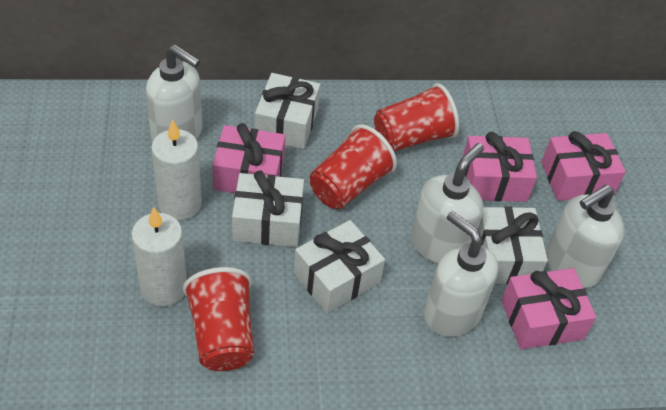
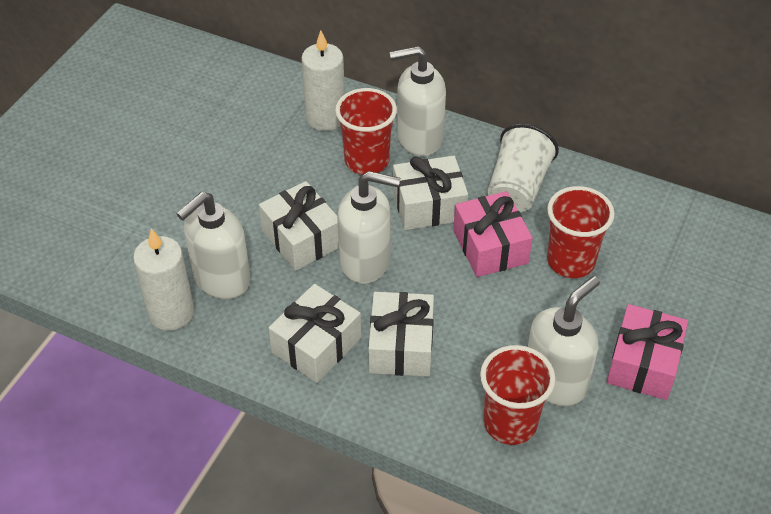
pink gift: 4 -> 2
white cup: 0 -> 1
..........
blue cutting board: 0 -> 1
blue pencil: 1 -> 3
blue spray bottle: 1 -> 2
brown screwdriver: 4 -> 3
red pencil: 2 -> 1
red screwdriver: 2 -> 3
..........
What lines in the material include the string "screwdriver"? Pull each one out.

#### Response:
brown screwdriver: 4 -> 3
red screwdriver: 2 -> 3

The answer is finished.